- **WORK ORDER**
When you reach the line in the listing below that contains "white boat [389,349,454,406]", begin returning lines exactly as written, and stop after the line that contains "turquoise light bulb". Return no other lines.

- **RECORDS SUPPLIED**
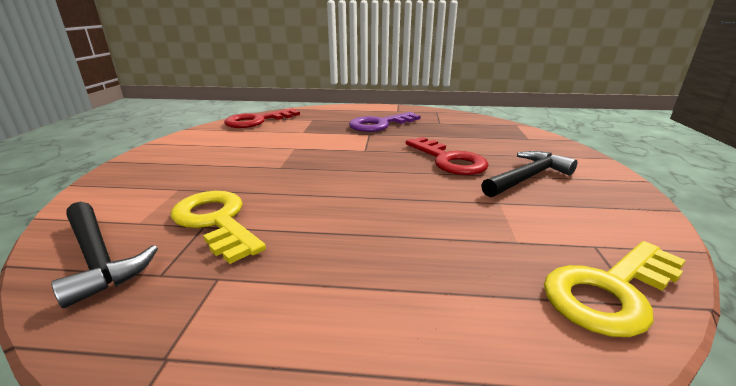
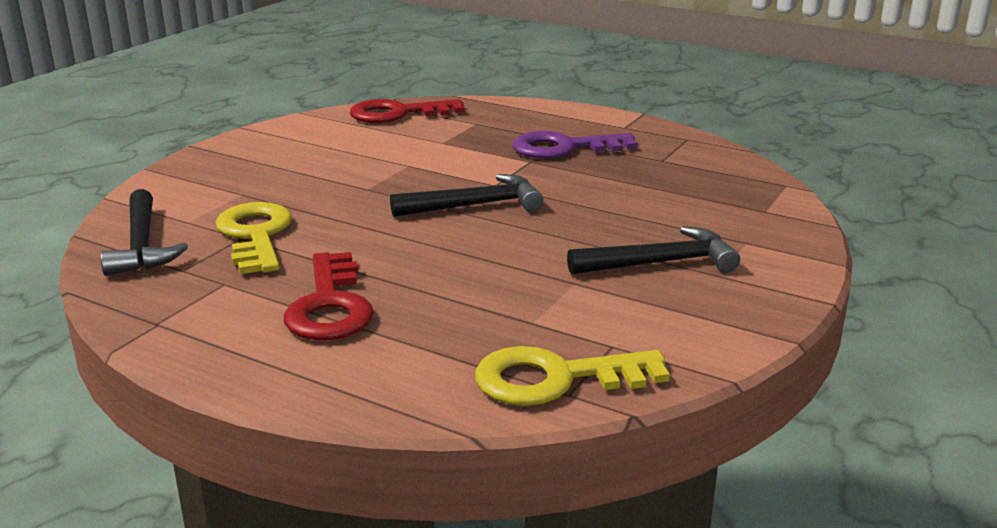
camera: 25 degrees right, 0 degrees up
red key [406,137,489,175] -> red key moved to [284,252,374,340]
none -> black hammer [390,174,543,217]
---
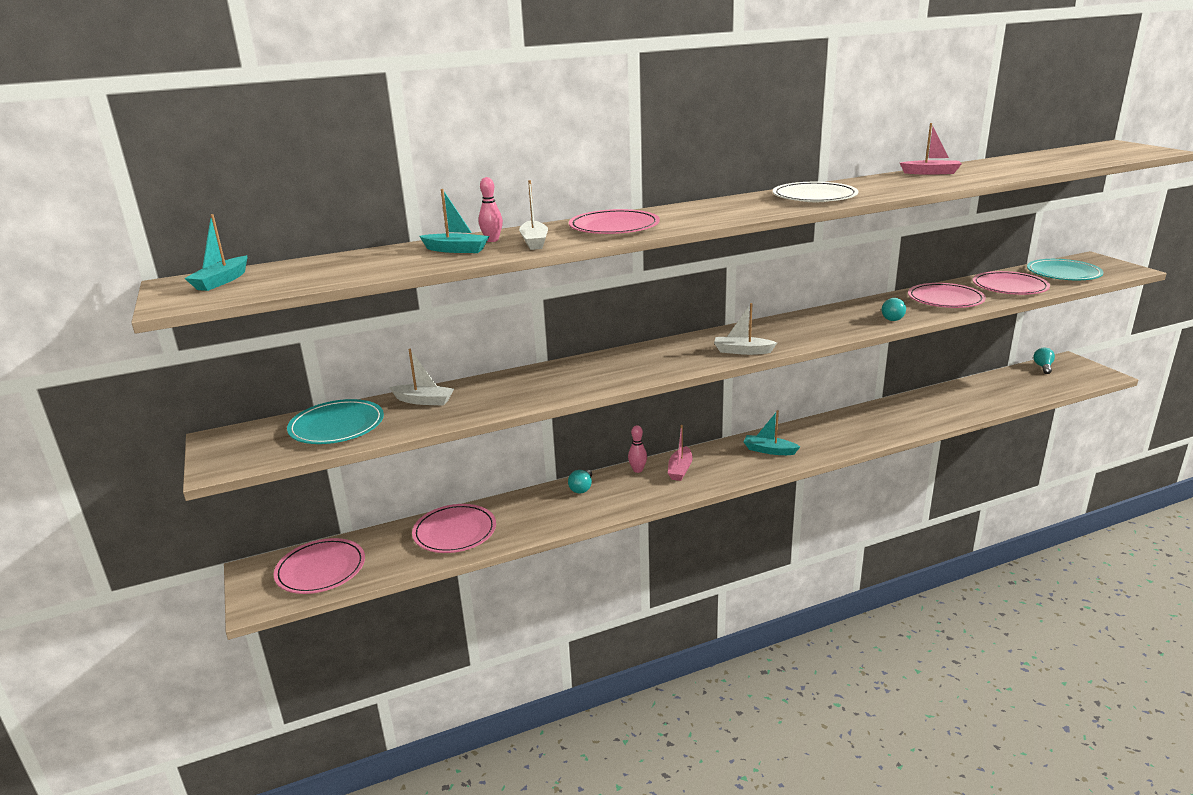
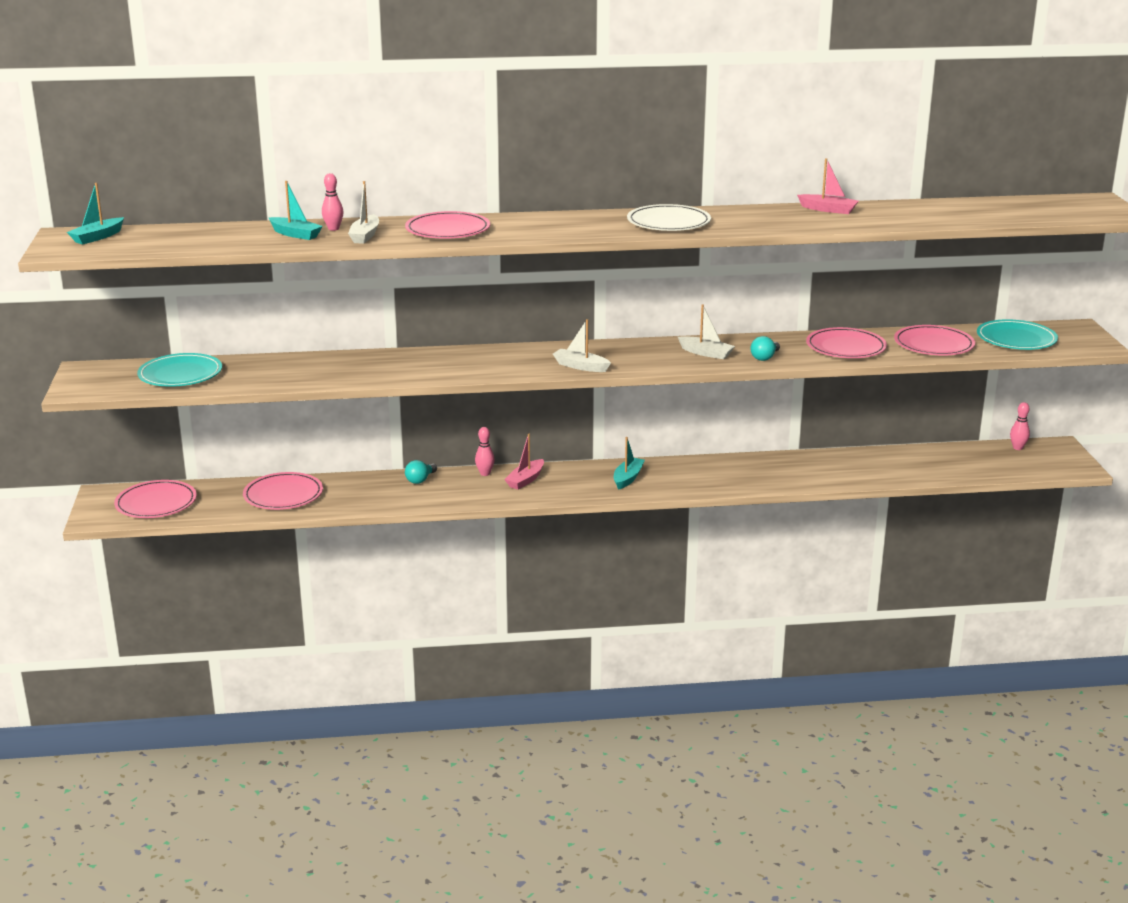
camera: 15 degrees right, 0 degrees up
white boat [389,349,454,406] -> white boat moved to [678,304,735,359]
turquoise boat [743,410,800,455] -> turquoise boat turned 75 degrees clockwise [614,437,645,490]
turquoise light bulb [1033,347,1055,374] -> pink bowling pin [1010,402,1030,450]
---
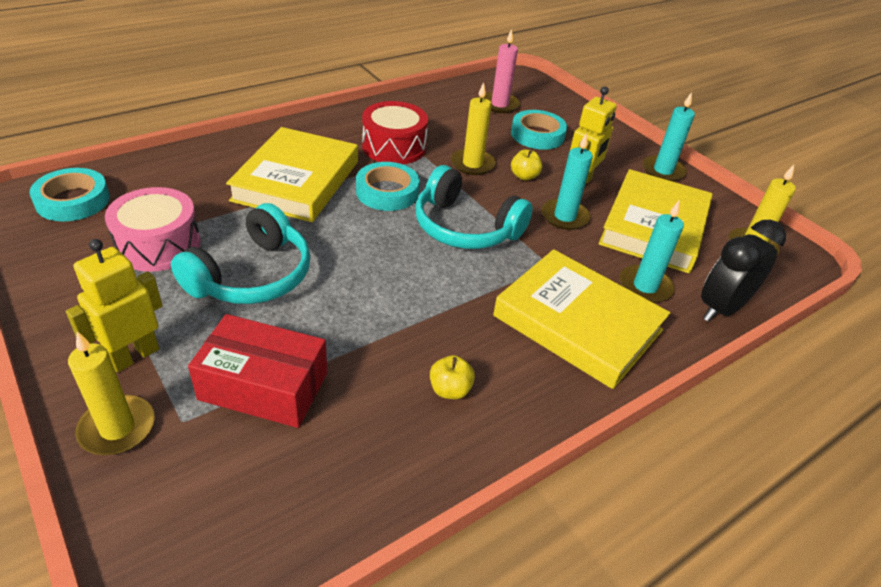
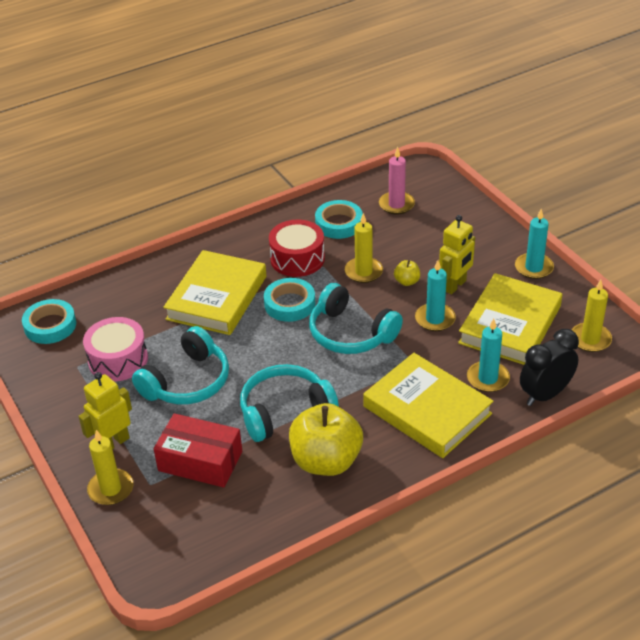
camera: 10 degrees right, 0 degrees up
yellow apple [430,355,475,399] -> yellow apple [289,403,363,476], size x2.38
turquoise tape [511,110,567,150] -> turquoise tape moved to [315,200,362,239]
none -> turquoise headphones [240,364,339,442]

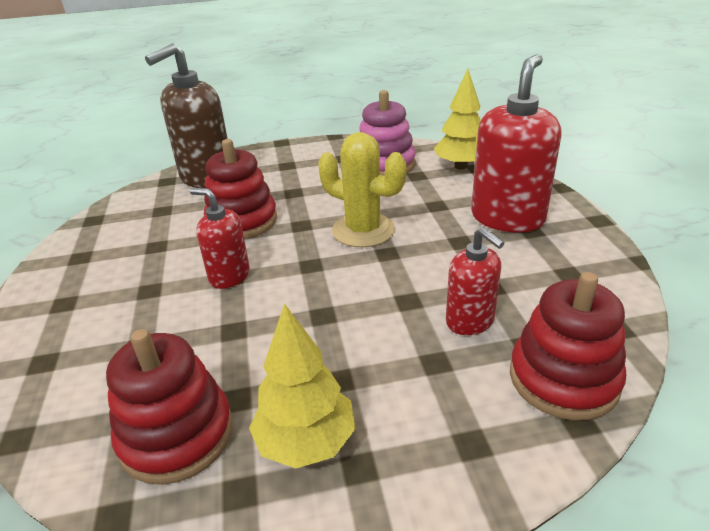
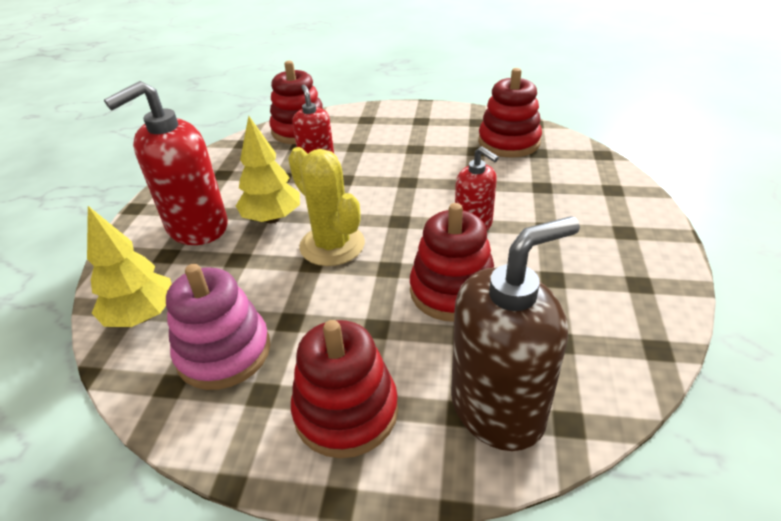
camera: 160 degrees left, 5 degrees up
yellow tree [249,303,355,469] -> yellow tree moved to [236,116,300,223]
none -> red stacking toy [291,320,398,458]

- **THE ANSWER**
white boat [389,349,454,406] -> white boat moved to [678,304,735,359]
turquoise boat [743,410,800,455] -> turquoise boat turned 75 degrees clockwise [614,437,645,490]
turquoise light bulb [1033,347,1055,374] -> pink bowling pin [1010,402,1030,450]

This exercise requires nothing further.